→ Your task:
Using the data below, output a verbatim copy of the lines between the one holding "green banana: 4 -> 2" and the one holding "white donut: 2 -> 1", inclusive, without any pictures.

[Before-and-after object listings]

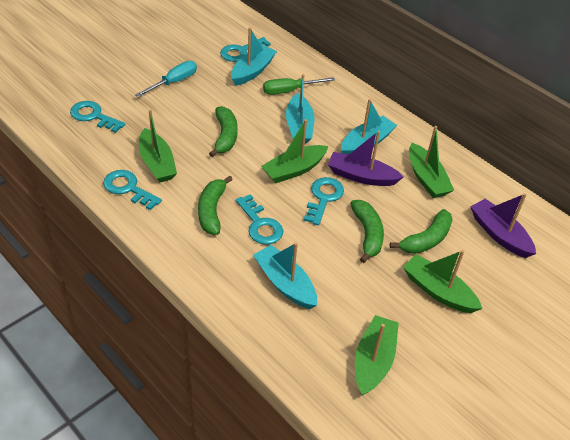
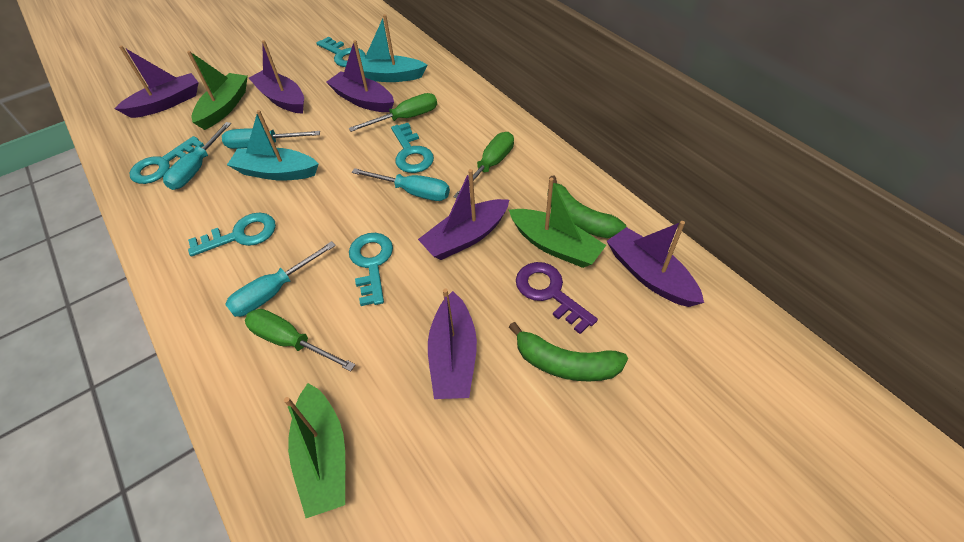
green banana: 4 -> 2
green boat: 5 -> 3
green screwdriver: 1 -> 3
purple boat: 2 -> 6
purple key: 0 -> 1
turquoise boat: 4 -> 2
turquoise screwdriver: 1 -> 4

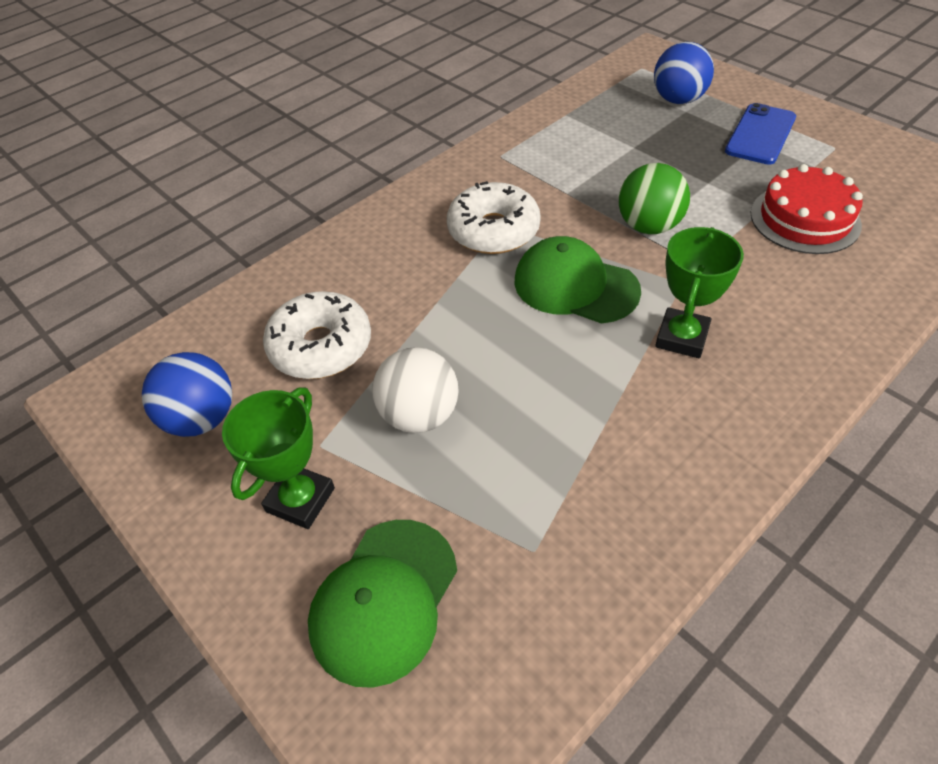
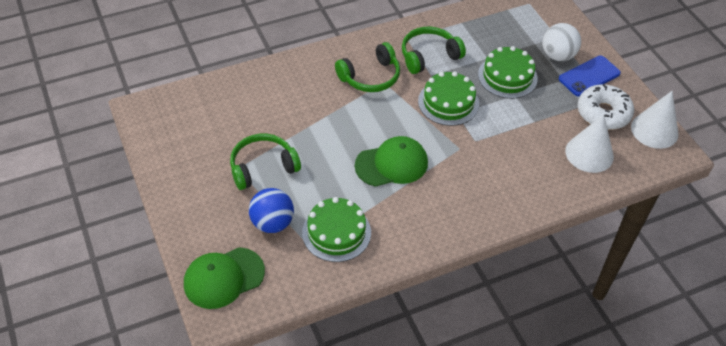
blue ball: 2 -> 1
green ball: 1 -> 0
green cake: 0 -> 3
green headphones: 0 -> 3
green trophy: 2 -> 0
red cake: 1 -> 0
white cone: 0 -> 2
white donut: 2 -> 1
==
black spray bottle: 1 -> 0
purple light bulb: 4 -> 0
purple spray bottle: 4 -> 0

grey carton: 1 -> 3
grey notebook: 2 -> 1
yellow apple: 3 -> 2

→ Result:
green banana: 4 -> 2
green boat: 5 -> 3
green screwdriver: 1 -> 3
purple boat: 2 -> 6
purple key: 0 -> 1
turquoise boat: 4 -> 2
turquoise screwdriver: 1 -> 4

blue ball: 2 -> 1
green ball: 1 -> 0
green cake: 0 -> 3
green headphones: 0 -> 3
green trophy: 2 -> 0
red cake: 1 -> 0
white cone: 0 -> 2
white donut: 2 -> 1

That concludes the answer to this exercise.